**Task details:**
Copies of all lines that contain "Taschenlampe" are needed; take them from the data below.

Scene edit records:
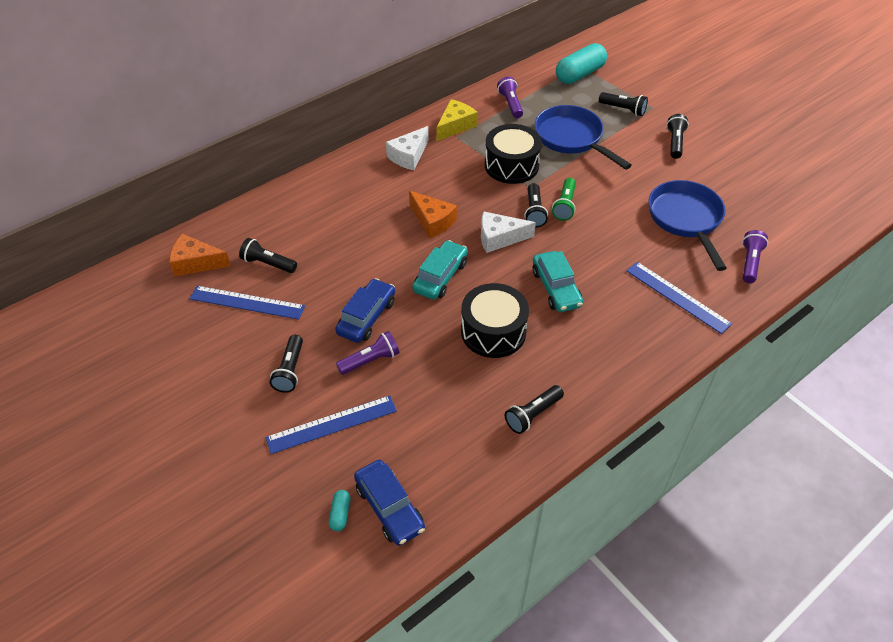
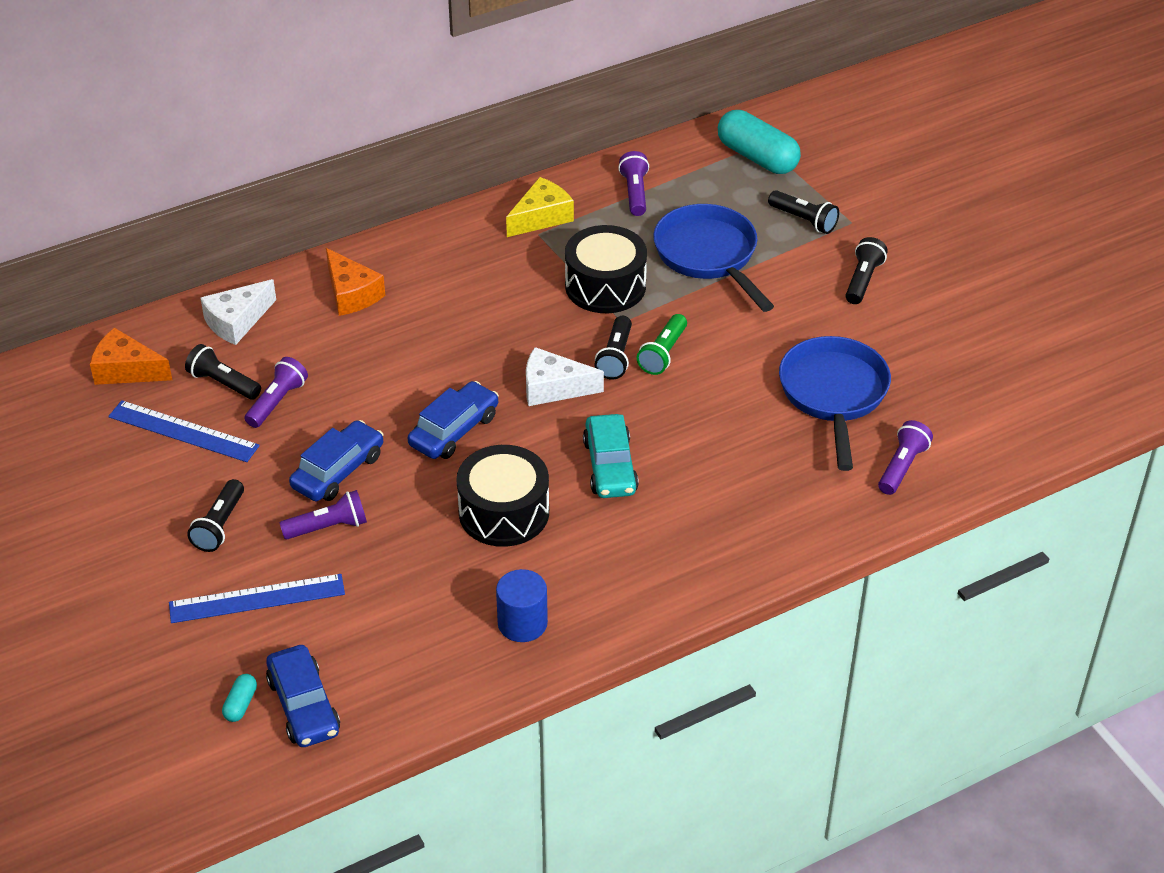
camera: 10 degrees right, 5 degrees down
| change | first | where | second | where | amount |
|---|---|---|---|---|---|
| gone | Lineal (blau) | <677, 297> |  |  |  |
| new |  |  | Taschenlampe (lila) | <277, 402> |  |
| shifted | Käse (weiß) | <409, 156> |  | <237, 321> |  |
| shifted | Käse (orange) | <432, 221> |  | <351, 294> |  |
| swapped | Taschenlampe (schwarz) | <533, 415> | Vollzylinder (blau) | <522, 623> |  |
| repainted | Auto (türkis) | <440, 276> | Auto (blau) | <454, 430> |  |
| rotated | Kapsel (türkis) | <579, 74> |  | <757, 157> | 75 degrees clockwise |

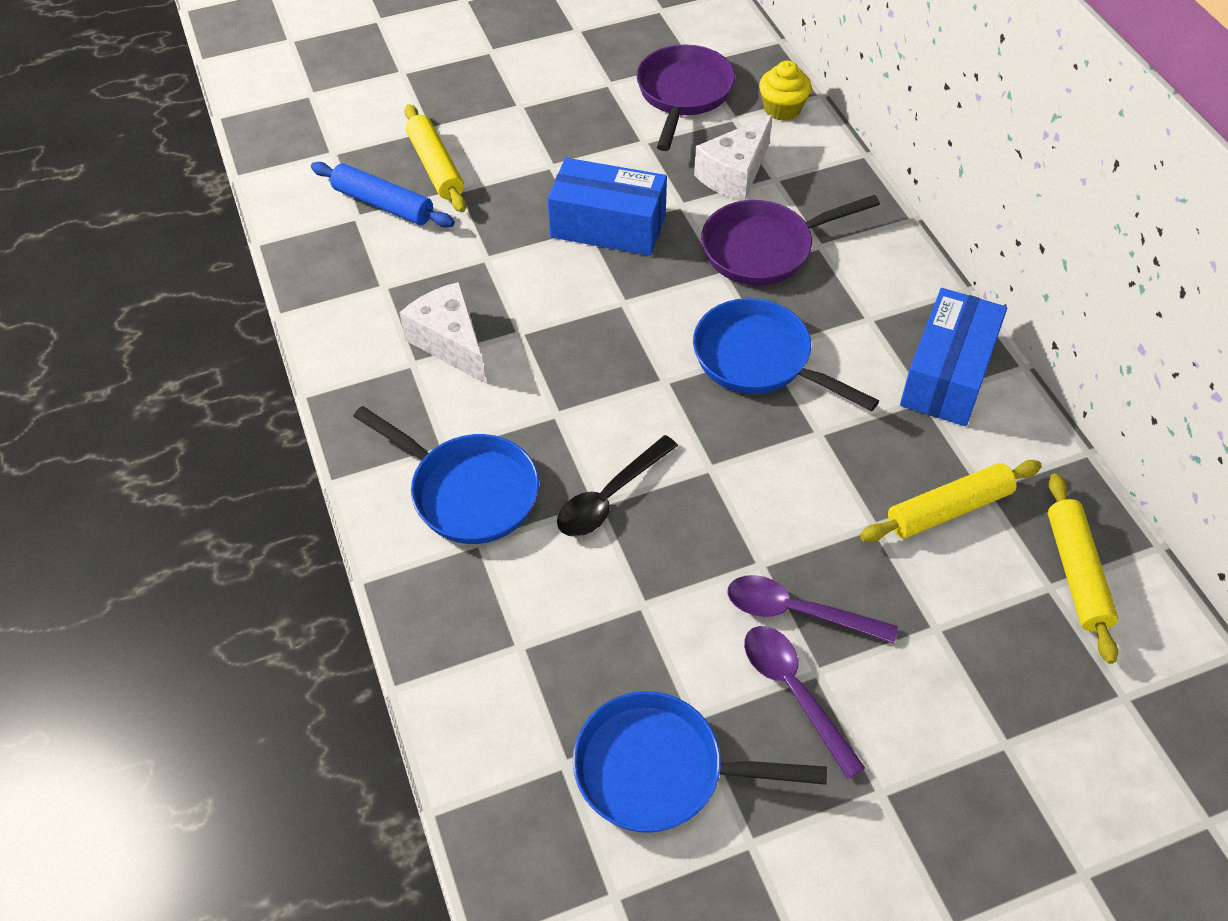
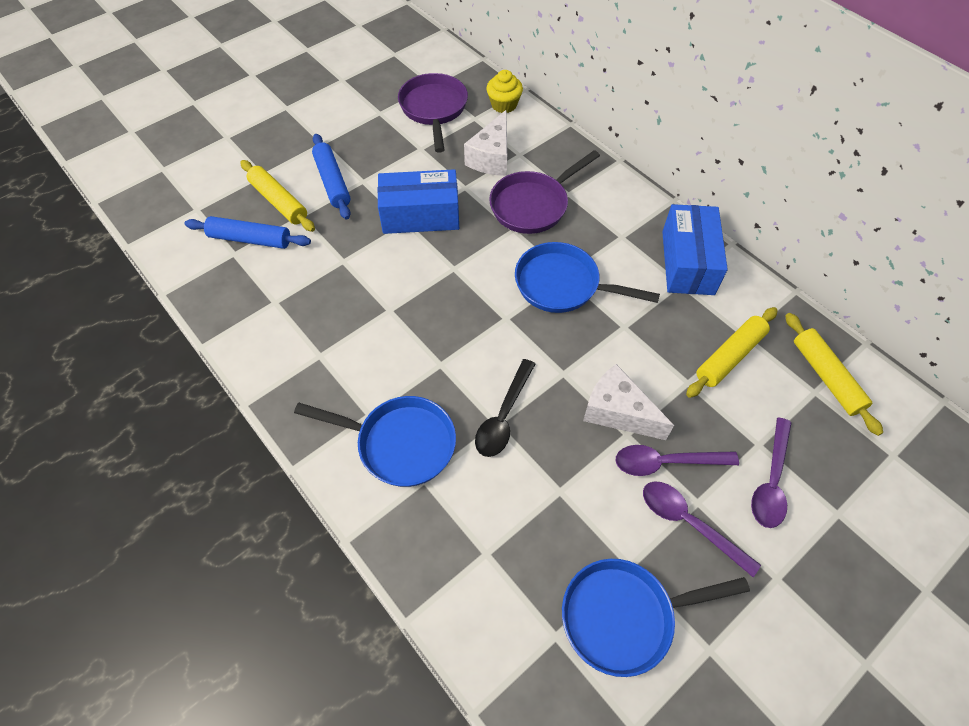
camera: 20 degrees left, 5 degrees up
| change | first | where | second | where | amount |
|---|---|---|---|---|---|
| new |  |  | Nudelholz (blau) | <332, 182> |  |
| new |  |  | Löffel (lila) | <771, 481> |  |
| shifted | Käse (weiß) | <450, 342> |  | <617, 412> |  |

**Result for this task:**
| new |  |  | Taschenlampe (lila) | <277, 402> |  |
| swapped | Taschenlampe (schwarz) | <533, 415> | Vollzylinder (blau) | <522, 623> |  |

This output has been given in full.